Before-and-after object listings:
....
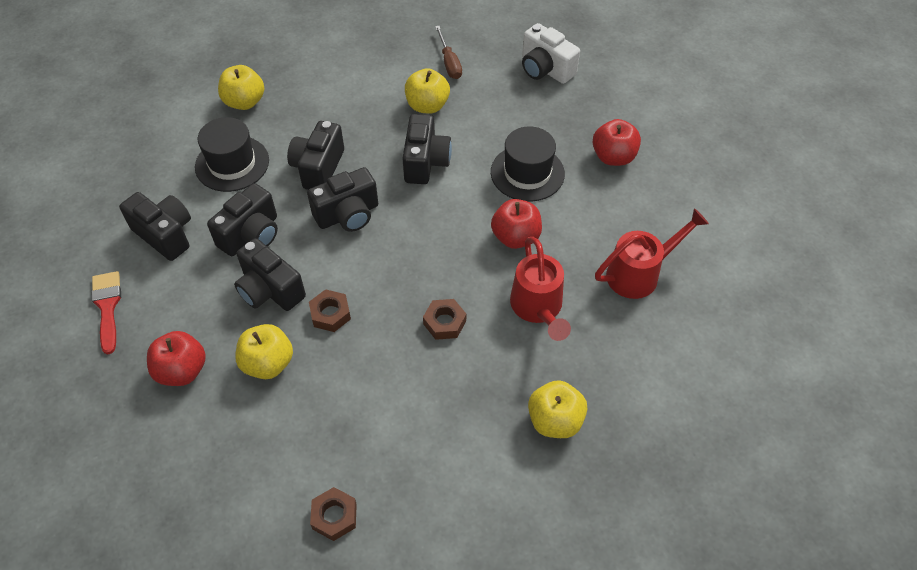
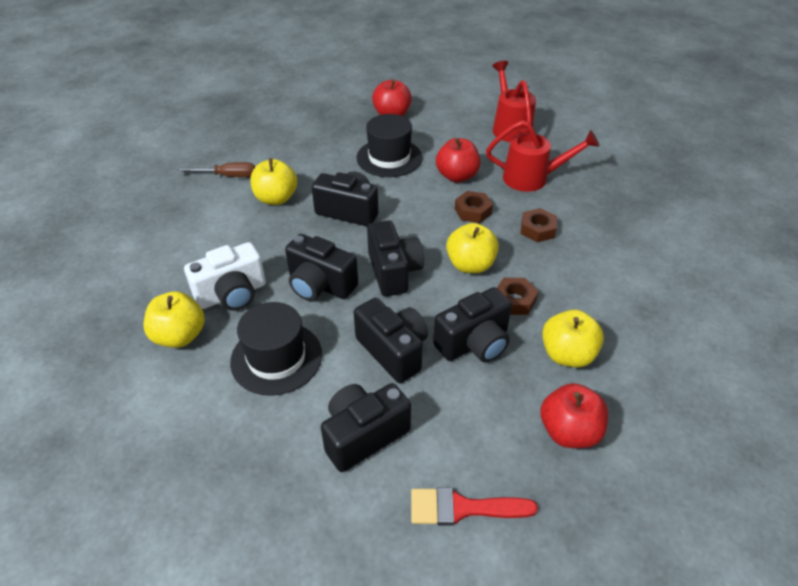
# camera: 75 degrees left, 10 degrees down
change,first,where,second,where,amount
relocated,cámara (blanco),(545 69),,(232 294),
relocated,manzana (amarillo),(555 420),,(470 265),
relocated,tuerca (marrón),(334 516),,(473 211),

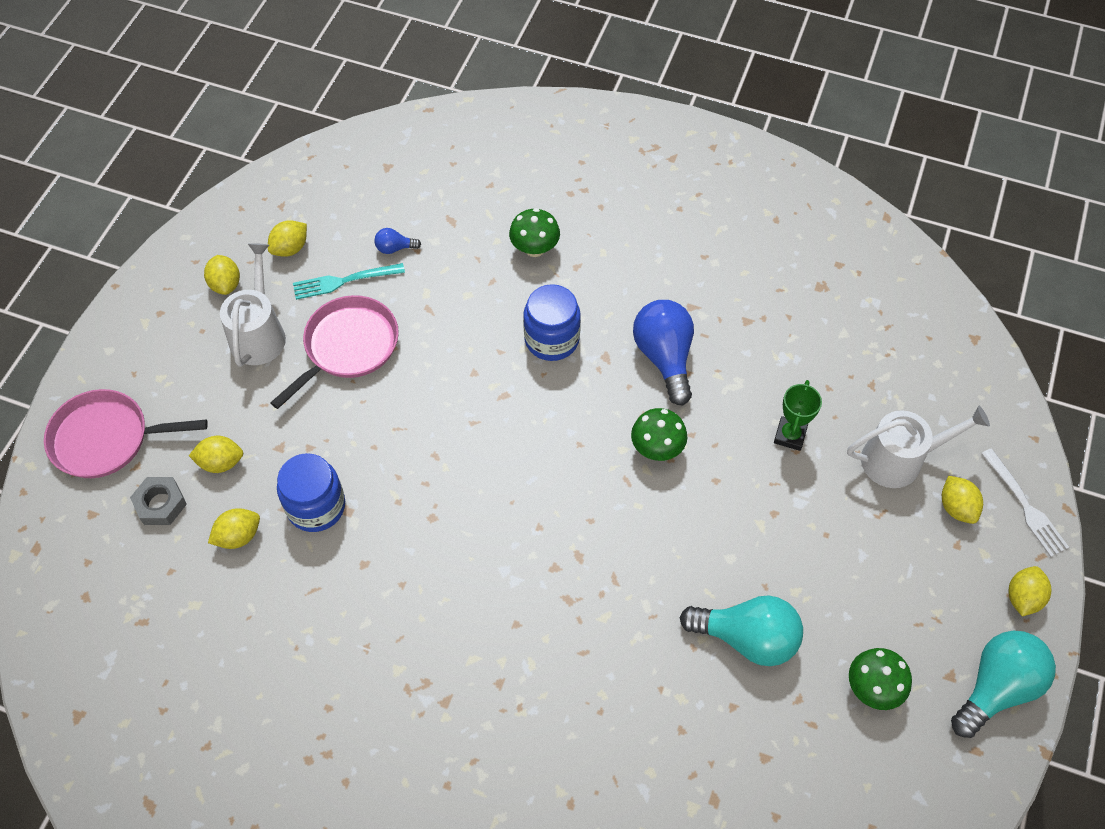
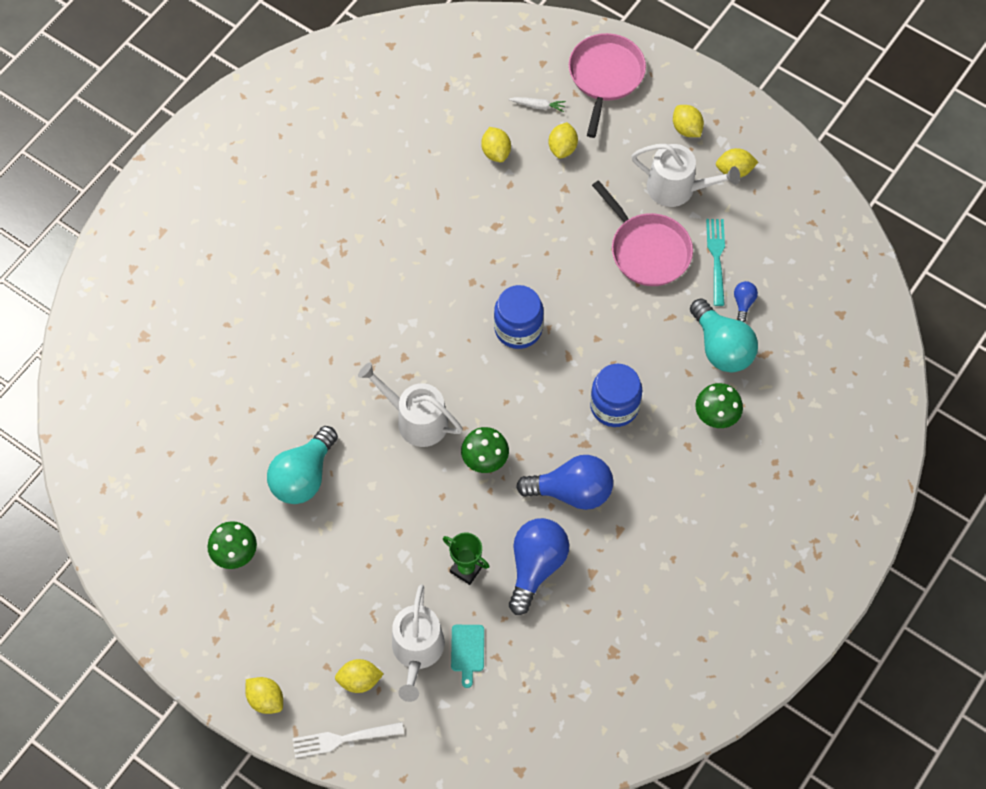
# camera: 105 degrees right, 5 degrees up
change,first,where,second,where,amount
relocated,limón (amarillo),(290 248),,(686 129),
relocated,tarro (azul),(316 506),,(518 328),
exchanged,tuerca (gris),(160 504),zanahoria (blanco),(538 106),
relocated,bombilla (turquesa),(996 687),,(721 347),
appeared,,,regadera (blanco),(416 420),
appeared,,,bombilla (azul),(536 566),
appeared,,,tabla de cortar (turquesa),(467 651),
....
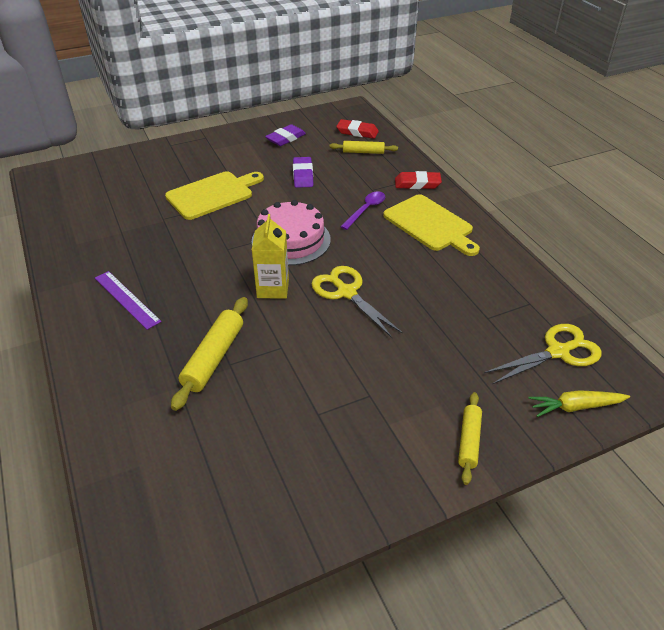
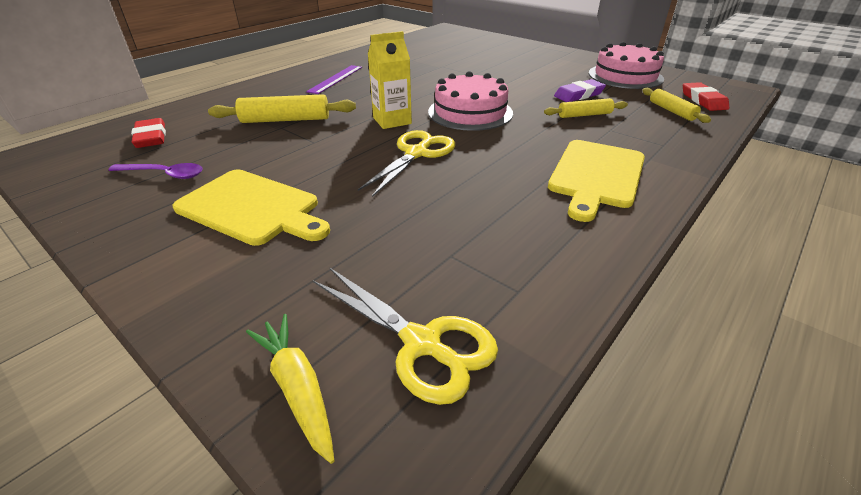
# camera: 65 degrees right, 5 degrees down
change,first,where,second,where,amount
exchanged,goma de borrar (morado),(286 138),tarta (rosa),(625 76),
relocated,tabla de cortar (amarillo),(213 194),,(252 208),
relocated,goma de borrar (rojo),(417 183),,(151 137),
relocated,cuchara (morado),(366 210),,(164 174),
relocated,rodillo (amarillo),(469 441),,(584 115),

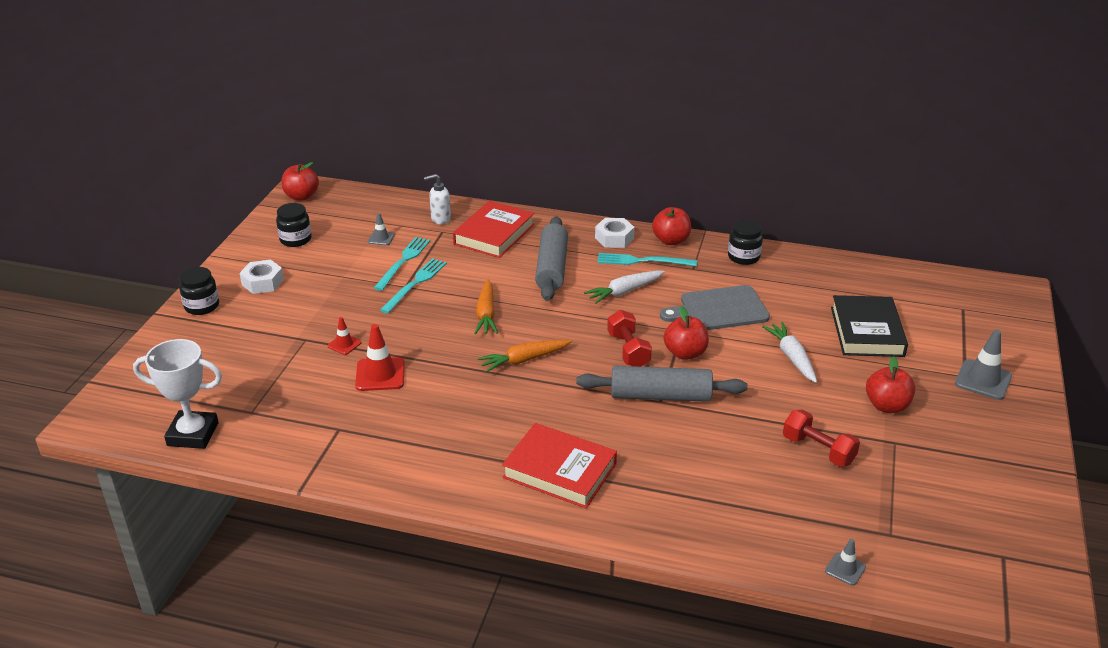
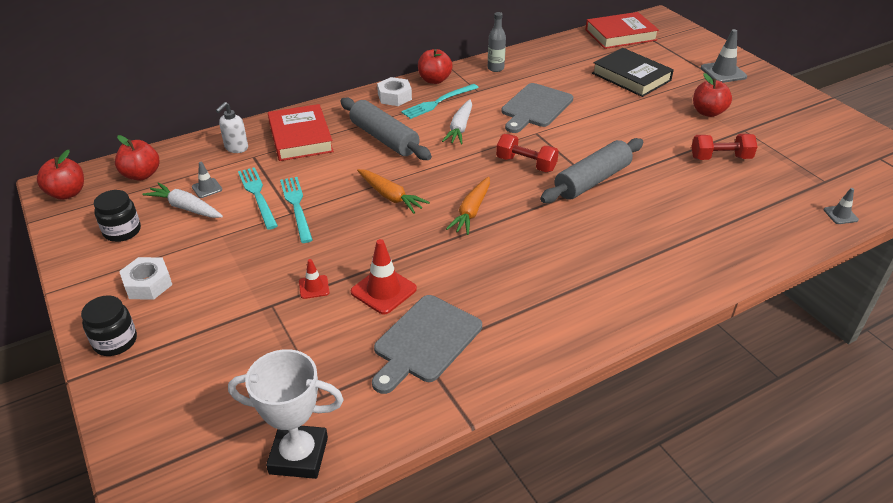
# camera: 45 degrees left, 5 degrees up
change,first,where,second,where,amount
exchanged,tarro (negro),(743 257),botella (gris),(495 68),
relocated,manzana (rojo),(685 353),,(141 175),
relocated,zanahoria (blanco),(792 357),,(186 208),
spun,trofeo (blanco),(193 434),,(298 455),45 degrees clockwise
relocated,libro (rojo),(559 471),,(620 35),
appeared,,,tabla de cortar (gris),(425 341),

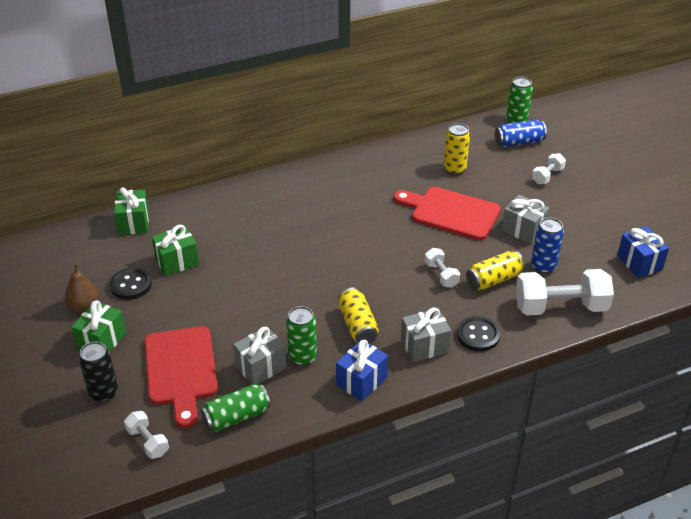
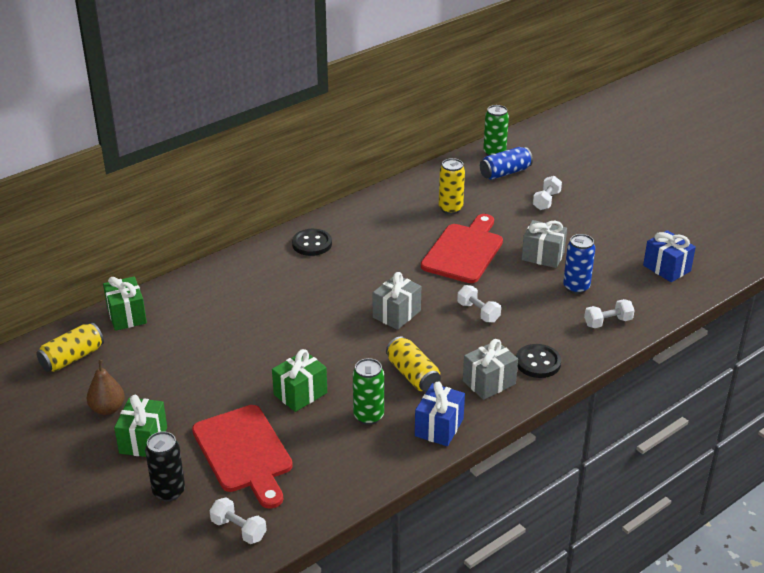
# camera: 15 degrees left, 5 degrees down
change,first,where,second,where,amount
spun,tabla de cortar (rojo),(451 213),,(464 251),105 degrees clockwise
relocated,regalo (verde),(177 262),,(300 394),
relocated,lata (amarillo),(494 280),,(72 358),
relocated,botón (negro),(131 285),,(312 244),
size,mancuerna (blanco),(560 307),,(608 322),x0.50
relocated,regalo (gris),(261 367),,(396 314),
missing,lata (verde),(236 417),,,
....
## [What you will do]
Every line above from the line with "relocated,cámara (blanco),(545 69),,(232" to the line with "relocated,manzana (amarillo),(555 420),,(470", both included, must be reproduced exactly, and no other line may appear.

## [Solution for this problem]
relocated,cámara (blanco),(545 69),,(232 294),
relocated,manzana (amarillo),(555 420),,(470 265),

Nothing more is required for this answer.